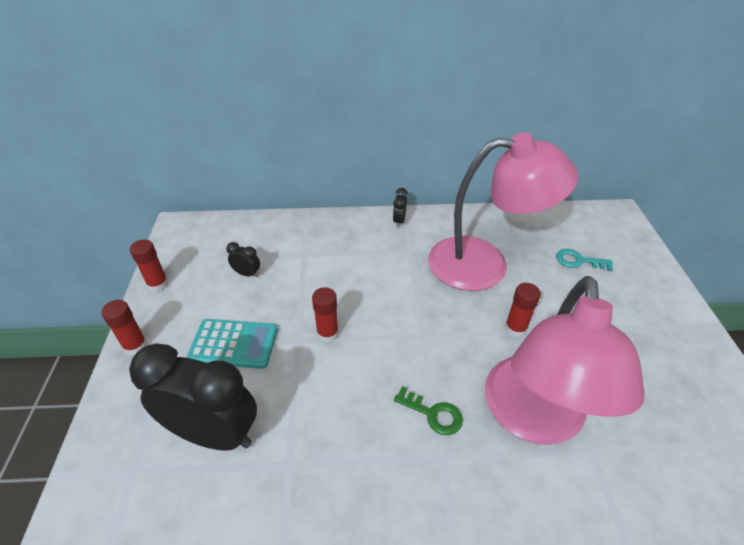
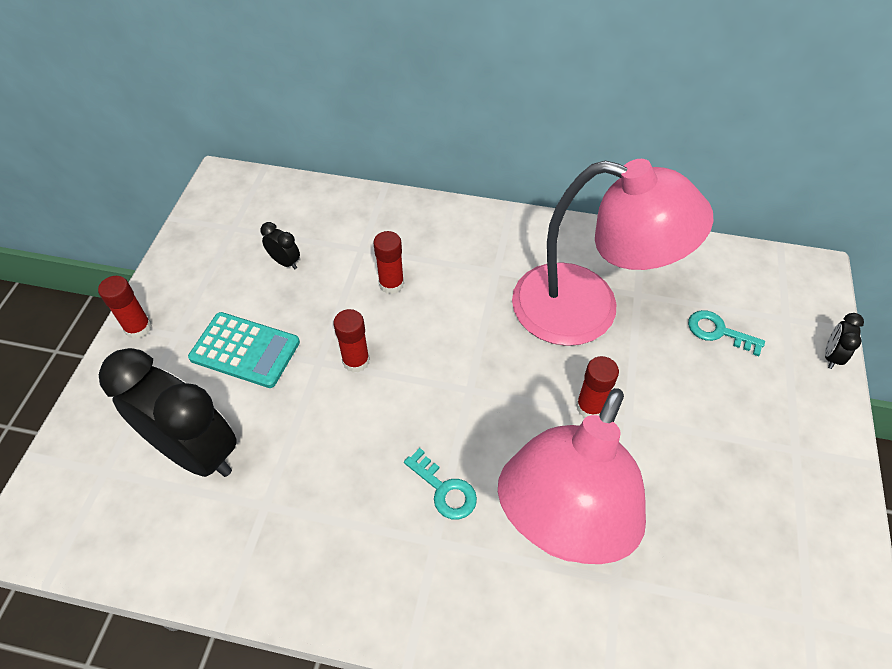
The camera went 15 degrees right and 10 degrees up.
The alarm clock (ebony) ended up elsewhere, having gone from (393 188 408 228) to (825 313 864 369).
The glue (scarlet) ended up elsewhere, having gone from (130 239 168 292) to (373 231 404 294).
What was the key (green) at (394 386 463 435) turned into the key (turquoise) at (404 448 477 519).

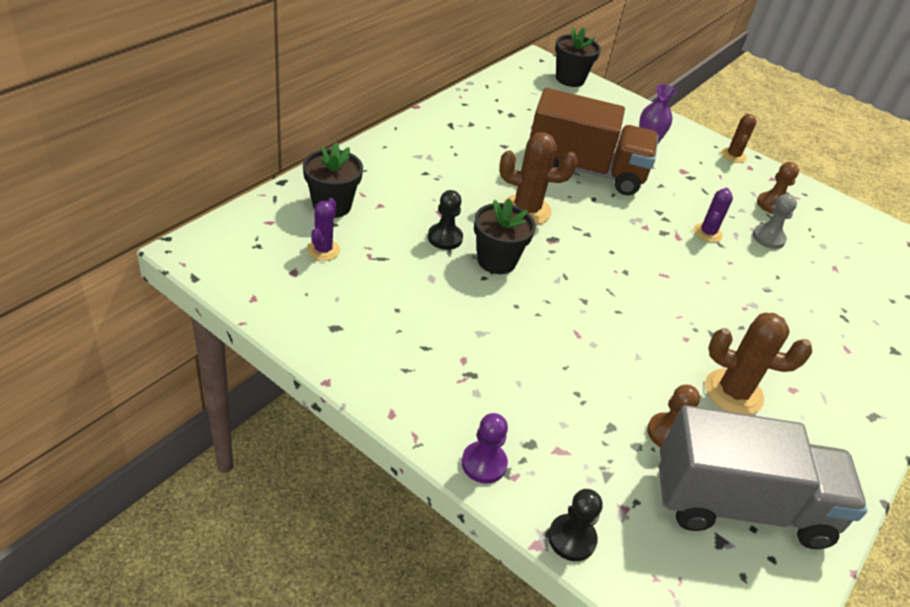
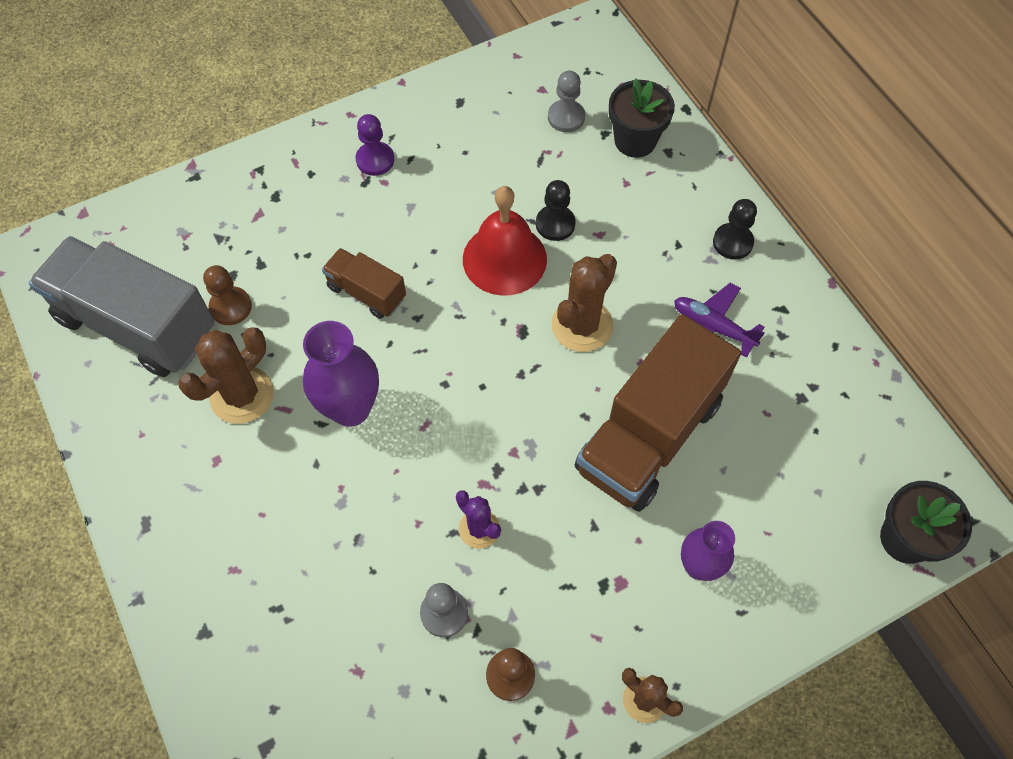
The camera went 120 degrees right and 20 degrees up.
Where the cactus (royal purple) stood at (307 198 340 261), the chess pawn (ash-grey) came to stand at (548 71 585 132).
Where the plant pot (ebony) stood at (474 198 536 274), the school bell (scarlet) came to stand at (463 186 547 296).
The toy truck (ash-grey) at (659 405 867 549) ended up facing another way, 90 degrees clockwise from before.
The chess pawn (royal purple) ended up elsewhere, having gone from (462 413 508 484) to (356 114 394 176).
The chess pawn (ebony) ended up elsewhere, having gone from (548 489 603 561) to (713 199 757 260).
The second view gained the toy truck (dark brown) at (322 248 406 319).
The second view gained the plane (royal purple) at (674 283 765 358).
The second view gained the tall vase (royal purple) at (303 321 379 427).

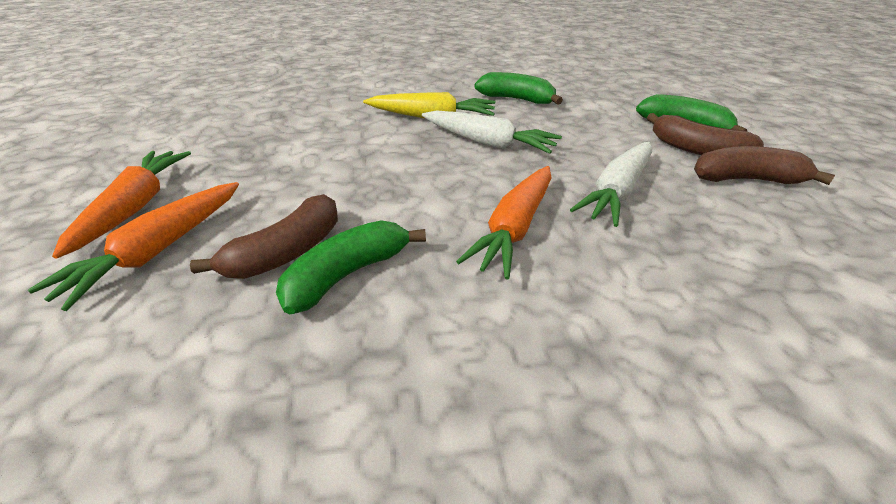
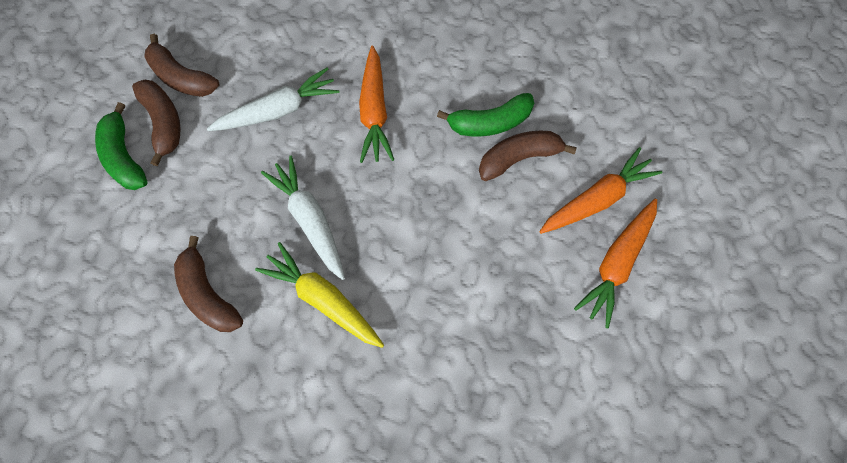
The camera went 150 degrees left and 30 degrees up.
What was the toy banana (green) at (474 72 563 105) turned into the toy banana (dark brown) at (174 236 243 332).
The toy carrot (orange-coloured) at (456 166 551 279) ended up facing another way, 120 degrees clockwise from before.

-*-*-

▶ **Exercise**: Restating the data word for word is the task, and pictures are to be omitted.

▶ **Written answer**:
The camera went 15 degrees right and 10 degrees up.
The alarm clock (ebony) ended up elsewhere, having gone from (393 188 408 228) to (825 313 864 369).
The glue (scarlet) ended up elsewhere, having gone from (130 239 168 292) to (373 231 404 294).
What was the key (green) at (394 386 463 435) turned into the key (turquoise) at (404 448 477 519).

The camera went 120 degrees right and 20 degrees up.
Where the cactus (royal purple) stood at (307 198 340 261), the chess pawn (ash-grey) came to stand at (548 71 585 132).
Where the plant pot (ebony) stood at (474 198 536 274), the school bell (scarlet) came to stand at (463 186 547 296).
The toy truck (ash-grey) at (659 405 867 549) ended up facing another way, 90 degrees clockwise from before.
The chess pawn (royal purple) ended up elsewhere, having gone from (462 413 508 484) to (356 114 394 176).
The chess pawn (ebony) ended up elsewhere, having gone from (548 489 603 561) to (713 199 757 260).
The second view gained the toy truck (dark brown) at (322 248 406 319).
The second view gained the plane (royal purple) at (674 283 765 358).
The second view gained the tall vase (royal purple) at (303 321 379 427).

The camera went 150 degrees left and 30 degrees up.
What was the toy banana (green) at (474 72 563 105) turned into the toy banana (dark brown) at (174 236 243 332).
The toy carrot (orange-coloured) at (456 166 551 279) ended up facing another way, 120 degrees clockwise from before.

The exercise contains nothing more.